WHAT YOU SHOULD DO:
From the top of the entries below through the line containing "(530, 452) = (695, 430): red", return every line exactly as written, please, and stop there.

===== DATASET

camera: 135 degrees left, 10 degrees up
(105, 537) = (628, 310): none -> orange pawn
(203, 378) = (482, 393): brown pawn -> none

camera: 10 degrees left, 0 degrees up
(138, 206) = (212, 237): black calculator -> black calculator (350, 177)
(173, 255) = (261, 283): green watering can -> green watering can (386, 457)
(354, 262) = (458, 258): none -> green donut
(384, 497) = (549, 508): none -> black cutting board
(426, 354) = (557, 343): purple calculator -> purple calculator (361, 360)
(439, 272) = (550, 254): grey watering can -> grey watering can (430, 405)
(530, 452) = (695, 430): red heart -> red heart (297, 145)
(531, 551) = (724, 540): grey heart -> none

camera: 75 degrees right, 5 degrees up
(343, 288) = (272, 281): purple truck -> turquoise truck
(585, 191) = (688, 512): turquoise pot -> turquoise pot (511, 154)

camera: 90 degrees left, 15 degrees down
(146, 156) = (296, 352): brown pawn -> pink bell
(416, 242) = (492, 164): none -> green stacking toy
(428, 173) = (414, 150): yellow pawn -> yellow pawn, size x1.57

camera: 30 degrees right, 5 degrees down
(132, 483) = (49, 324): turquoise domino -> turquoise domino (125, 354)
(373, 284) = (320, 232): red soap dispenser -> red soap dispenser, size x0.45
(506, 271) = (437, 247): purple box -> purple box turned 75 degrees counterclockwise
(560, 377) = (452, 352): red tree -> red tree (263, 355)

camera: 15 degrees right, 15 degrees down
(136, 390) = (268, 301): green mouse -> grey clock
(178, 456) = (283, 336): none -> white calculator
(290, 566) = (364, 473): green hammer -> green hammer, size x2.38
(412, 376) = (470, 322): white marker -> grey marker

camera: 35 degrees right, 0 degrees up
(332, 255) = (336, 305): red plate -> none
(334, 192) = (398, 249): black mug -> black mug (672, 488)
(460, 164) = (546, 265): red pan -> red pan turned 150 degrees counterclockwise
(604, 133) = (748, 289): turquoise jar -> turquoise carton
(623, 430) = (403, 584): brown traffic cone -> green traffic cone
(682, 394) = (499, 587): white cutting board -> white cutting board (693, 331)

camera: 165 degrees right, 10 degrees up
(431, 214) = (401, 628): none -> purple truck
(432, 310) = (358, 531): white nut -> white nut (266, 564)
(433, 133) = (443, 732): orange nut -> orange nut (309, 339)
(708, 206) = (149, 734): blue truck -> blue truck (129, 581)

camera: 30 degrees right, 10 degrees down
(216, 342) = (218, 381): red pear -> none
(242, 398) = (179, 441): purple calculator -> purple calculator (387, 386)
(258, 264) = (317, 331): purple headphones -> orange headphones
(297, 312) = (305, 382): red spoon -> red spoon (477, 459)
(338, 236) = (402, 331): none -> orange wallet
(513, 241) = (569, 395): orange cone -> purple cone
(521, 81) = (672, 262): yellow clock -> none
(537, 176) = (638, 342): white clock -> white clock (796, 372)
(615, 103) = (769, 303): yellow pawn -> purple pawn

==========

OUTPUT FOR THIS TASK:
camera: 135 degrees left, 10 degrees up
(105, 537) = (628, 310): none -> orange pawn
(203, 378) = (482, 393): brown pawn -> none

camera: 10 degrees left, 0 degrees up
(138, 206) = (212, 237): black calculator -> black calculator (350, 177)
(173, 255) = (261, 283): green watering can -> green watering can (386, 457)
(354, 262) = (458, 258): none -> green donut
(384, 497) = (549, 508): none -> black cutting board
(426, 354) = (557, 343): purple calculator -> purple calculator (361, 360)
(439, 272) = (550, 254): grey watering can -> grey watering can (430, 405)
(530, 452) = (695, 430): red heart -> red heart (297, 145)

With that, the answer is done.